(Exercise materials begins)

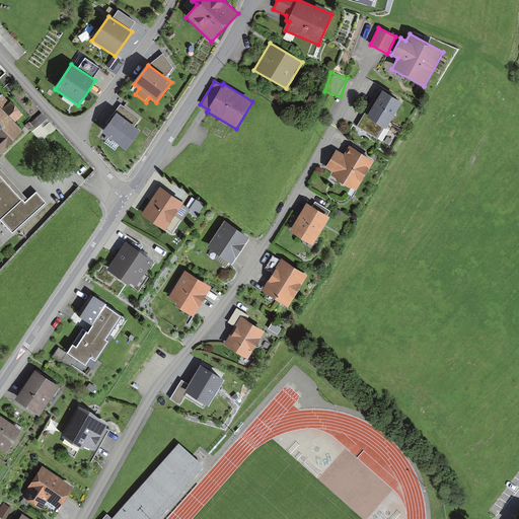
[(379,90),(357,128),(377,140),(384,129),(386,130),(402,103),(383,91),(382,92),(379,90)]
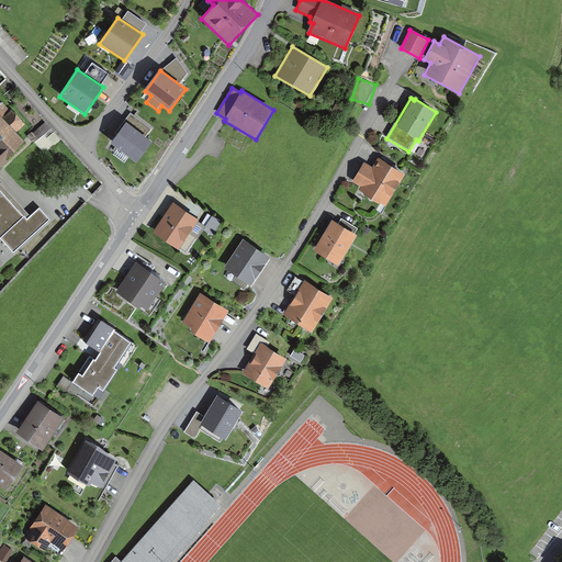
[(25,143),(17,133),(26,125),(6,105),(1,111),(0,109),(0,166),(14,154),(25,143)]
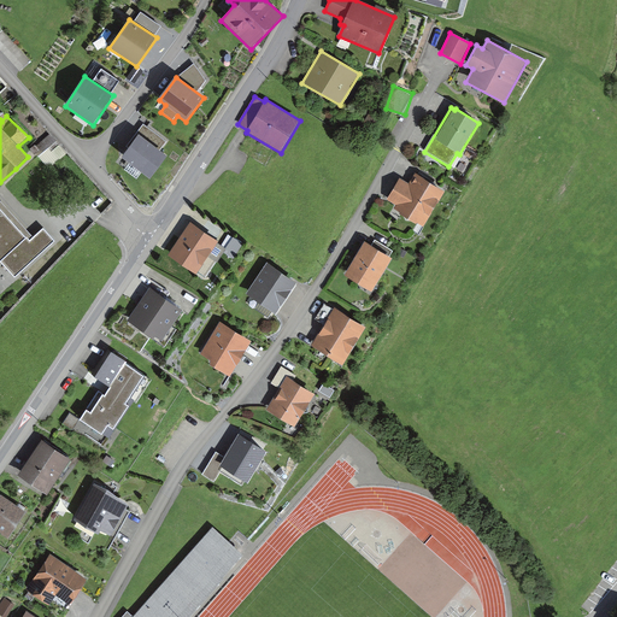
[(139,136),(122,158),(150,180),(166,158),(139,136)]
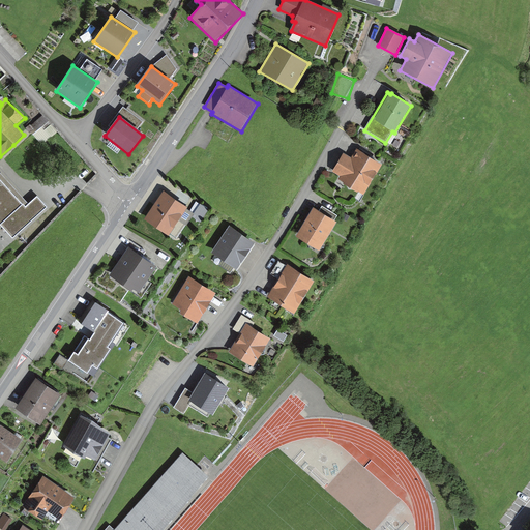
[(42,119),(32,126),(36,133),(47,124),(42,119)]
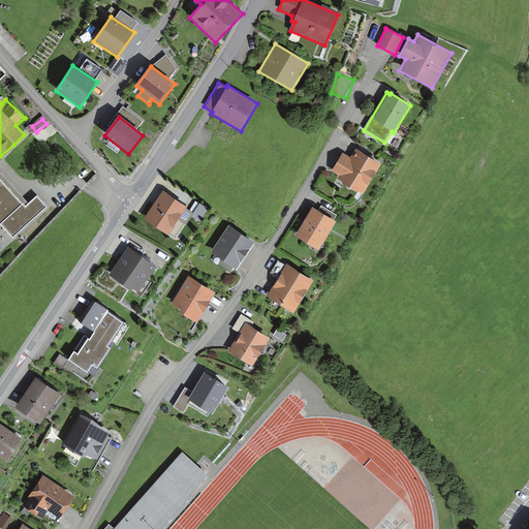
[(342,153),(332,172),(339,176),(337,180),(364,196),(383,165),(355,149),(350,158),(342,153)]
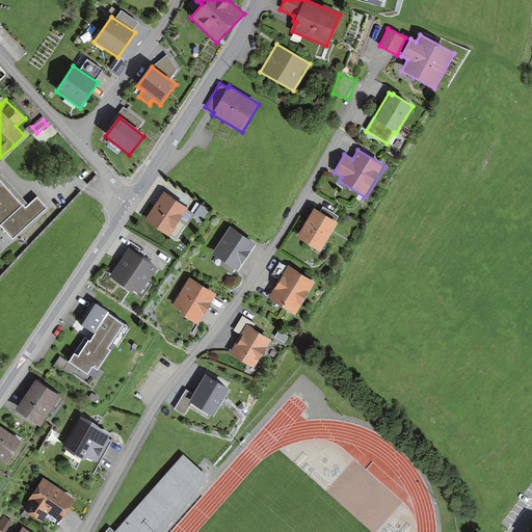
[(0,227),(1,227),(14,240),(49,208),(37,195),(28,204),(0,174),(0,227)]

(Exercise materials ends)

**Work to complete**
Pictures are to be left out; all other data must be returned exactly.

**Solution to this problem**
[(379,90),(357,128),(377,140),(384,129),(386,130),(402,103),(383,91),(382,92),(379,90)]
[(25,143),(17,133),(26,125),(6,105),(1,111),(0,109),(0,166),(14,154),(25,143)]
[(139,136),(122,158),(150,180),(166,158),(139,136)]
[(42,119),(32,126),(36,133),(47,124),(42,119)]
[(342,153),(332,172),(339,176),(337,180),(364,196),(383,165),(355,149),(350,158),(342,153)]
[(0,227),(1,227),(14,240),(49,208),(37,195),(28,204),(0,174),(0,227)]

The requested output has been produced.